Problem requirements
Each record that follows is to be reproduced character for character, pictures excepted.

Exercise input
◆ ◆ ◆ ◆
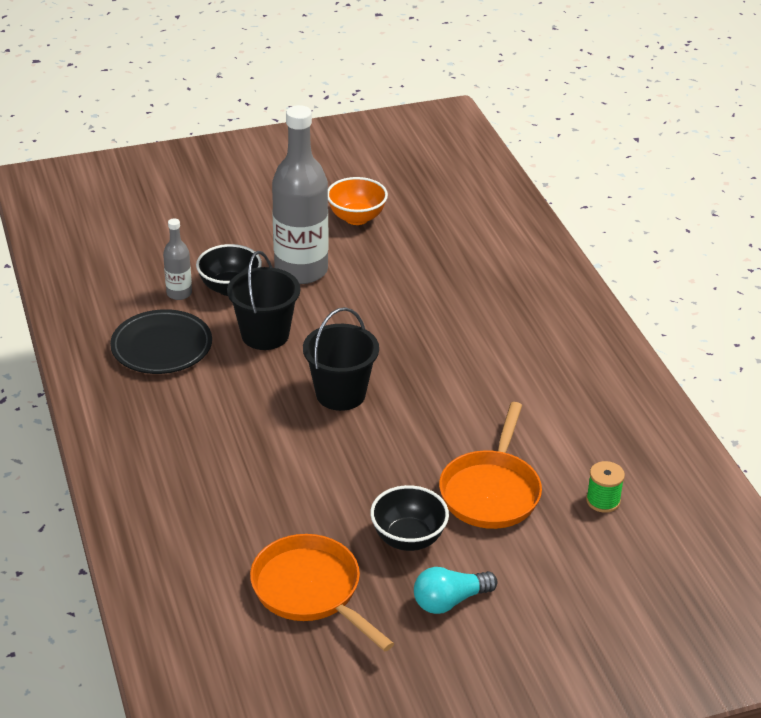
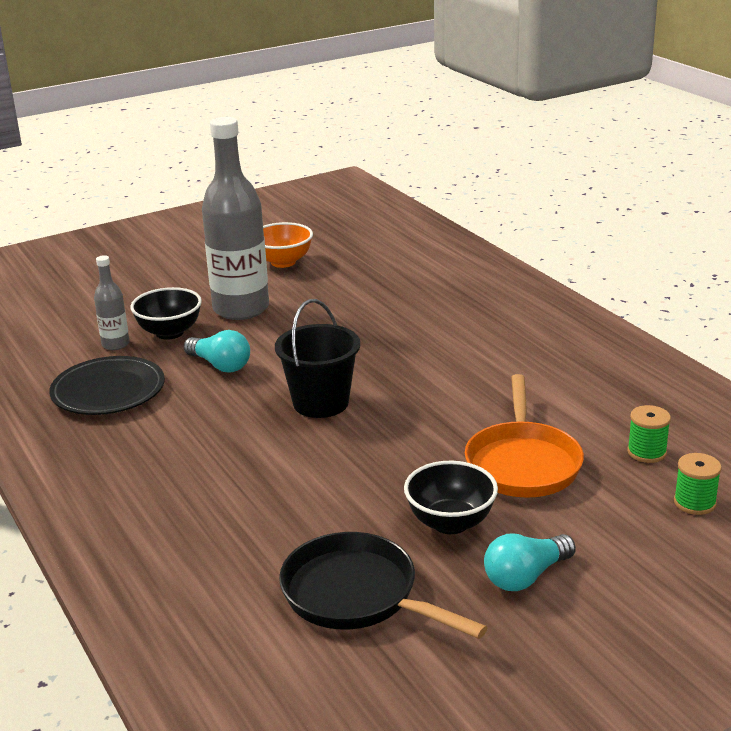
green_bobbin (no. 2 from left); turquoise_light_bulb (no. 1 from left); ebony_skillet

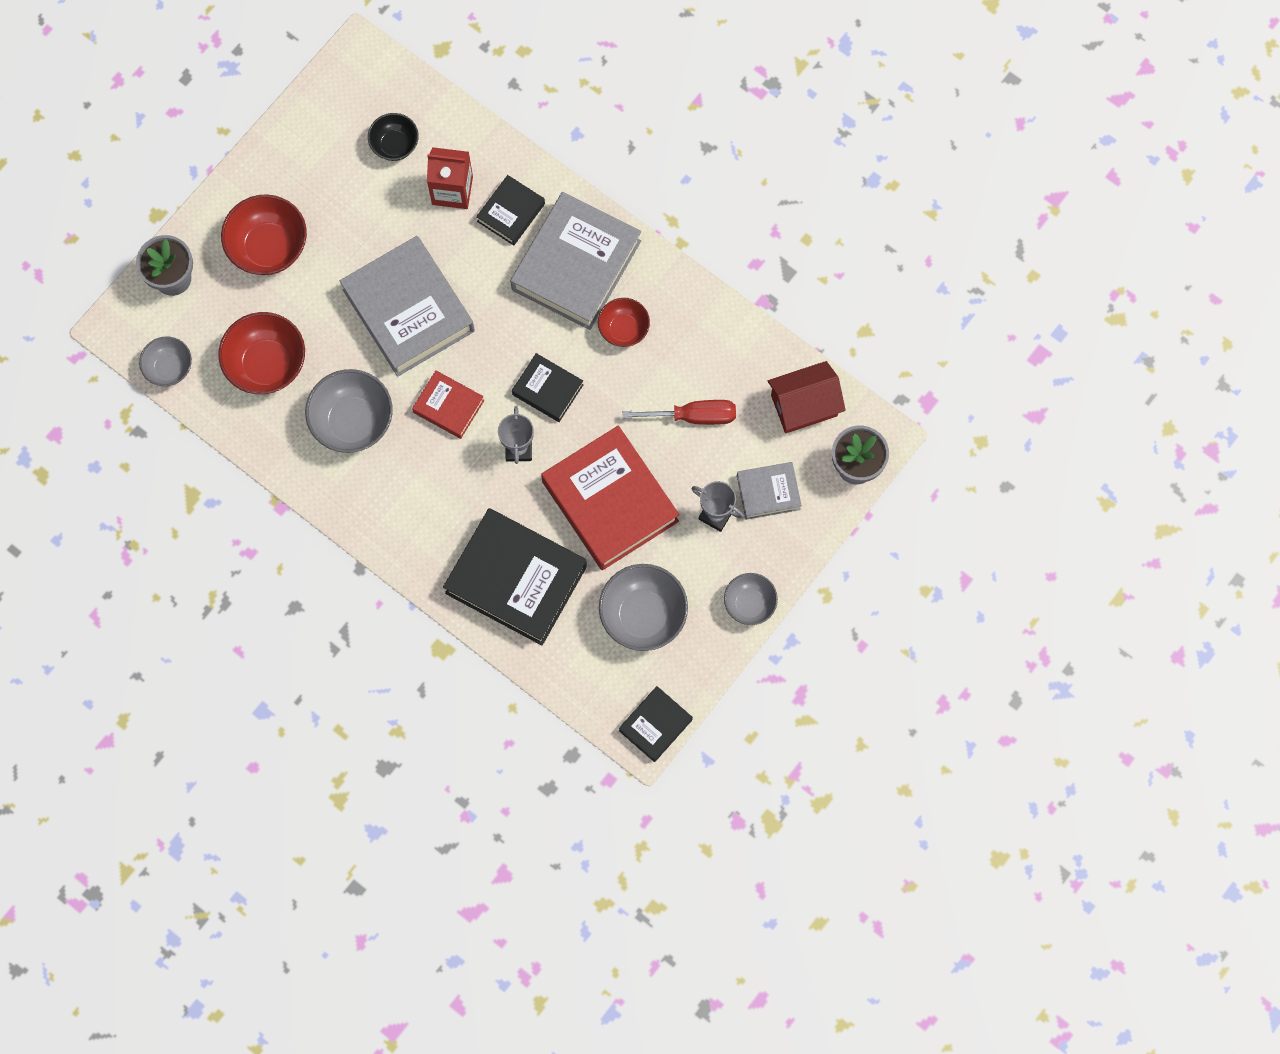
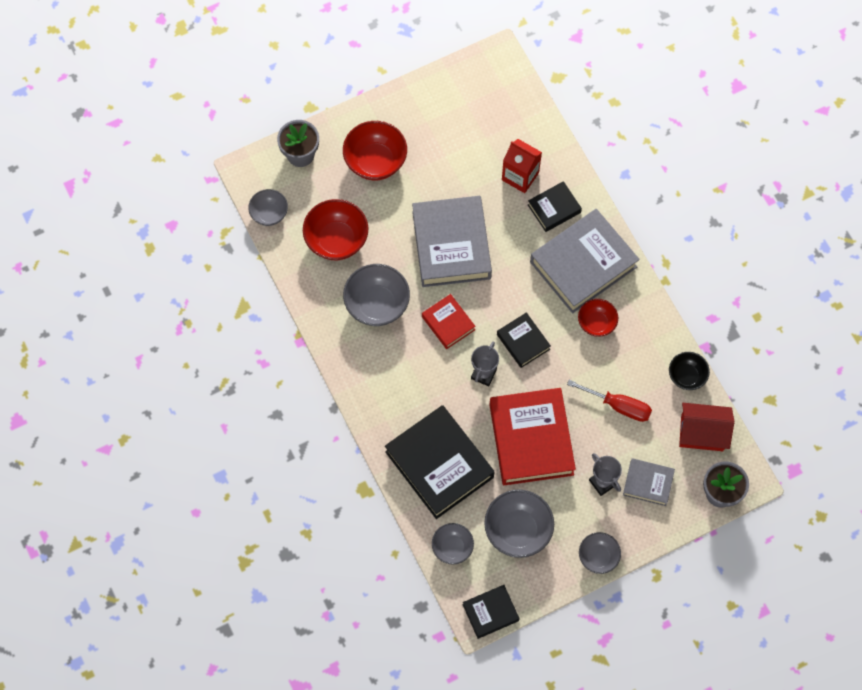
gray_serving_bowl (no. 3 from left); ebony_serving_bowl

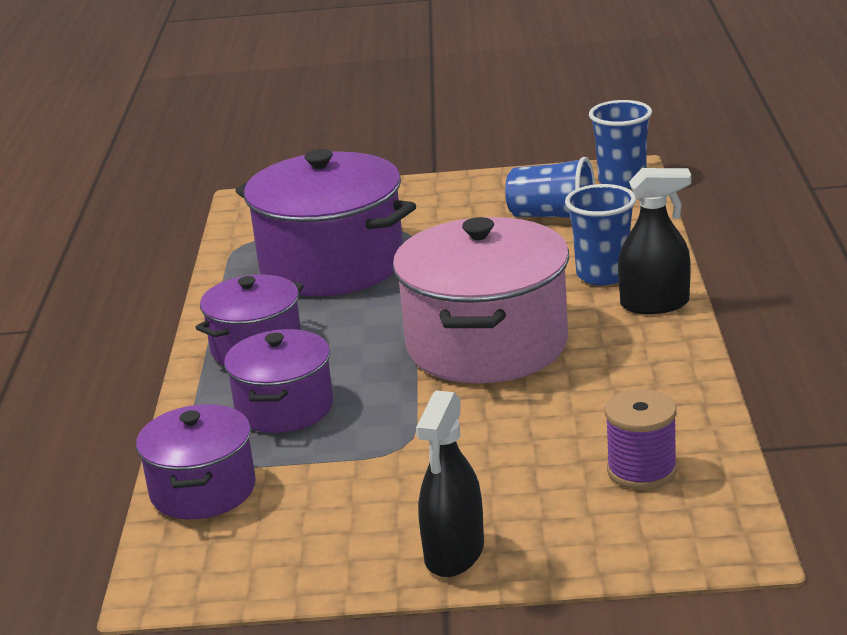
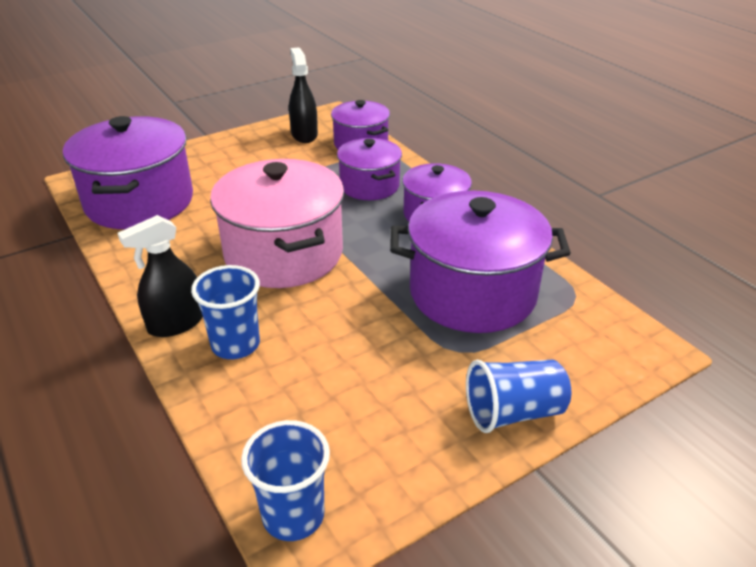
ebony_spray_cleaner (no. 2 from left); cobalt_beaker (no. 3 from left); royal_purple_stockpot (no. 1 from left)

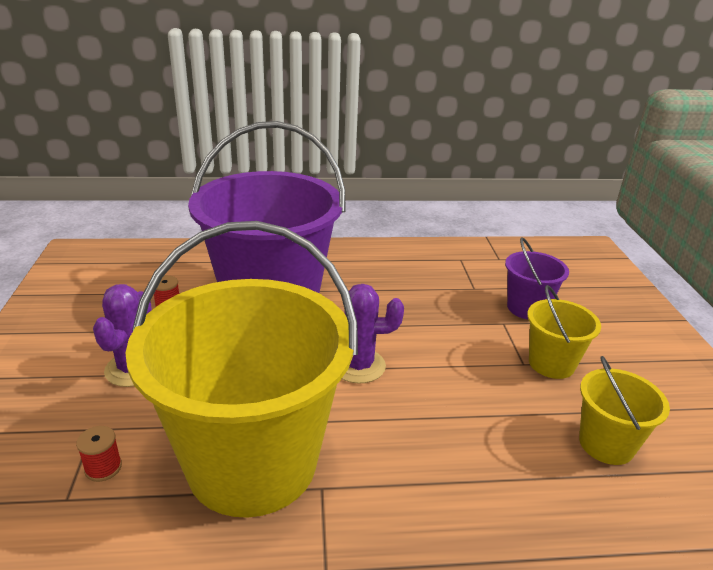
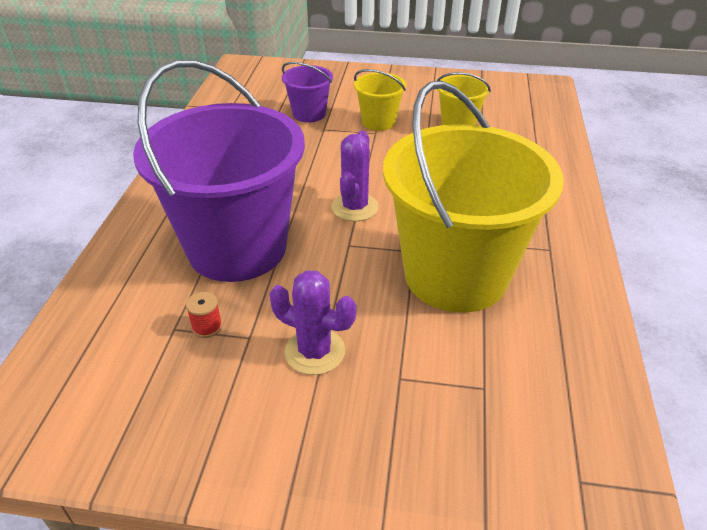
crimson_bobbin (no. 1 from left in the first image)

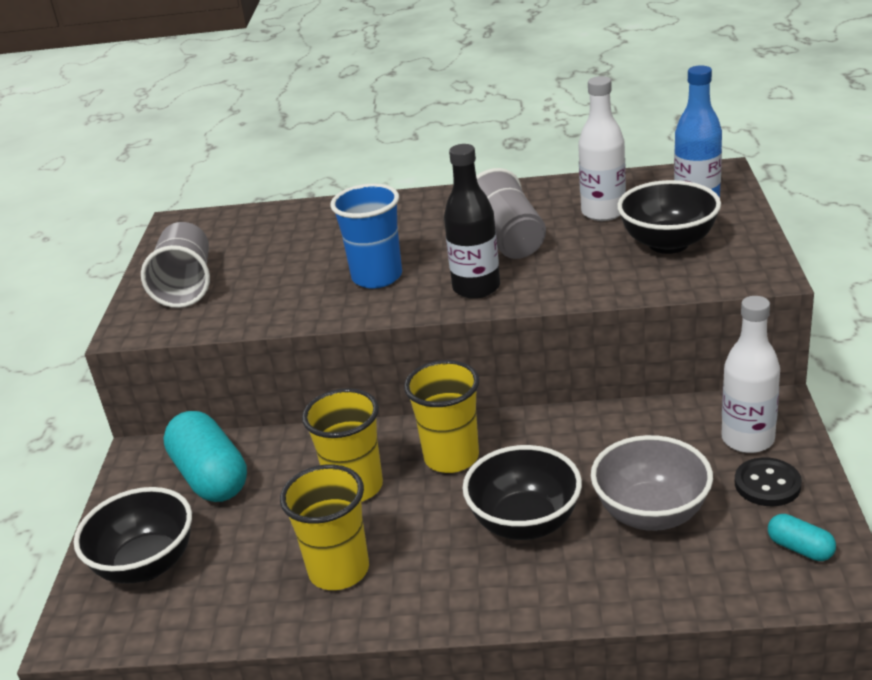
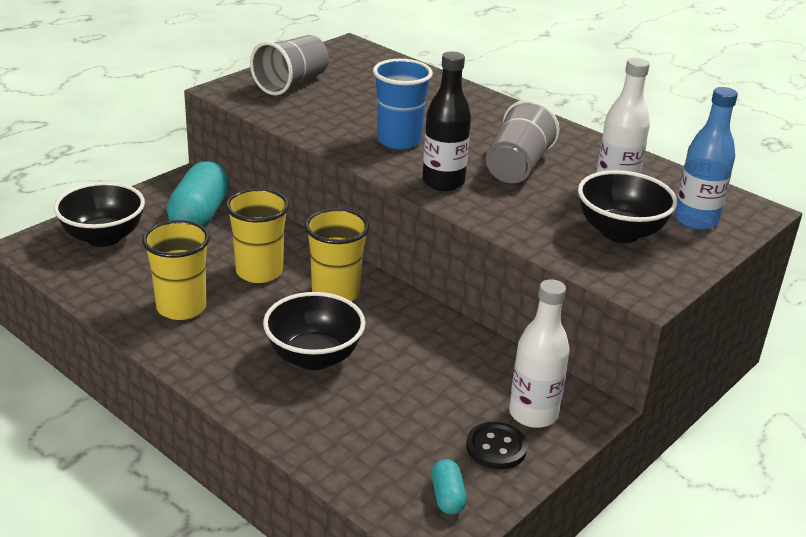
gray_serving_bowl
◆ ◆ ◆ ◆
Exercise result
green_bobbin (no. 2 from left); turquoise_light_bulb (no. 1 from left); ebony_skillet

gray_serving_bowl (no. 3 from left); ebony_serving_bowl

ebony_spray_cleaner (no. 2 from left); cobalt_beaker (no. 3 from left); royal_purple_stockpot (no. 1 from left)

crimson_bobbin (no. 1 from left in the first image)

gray_serving_bowl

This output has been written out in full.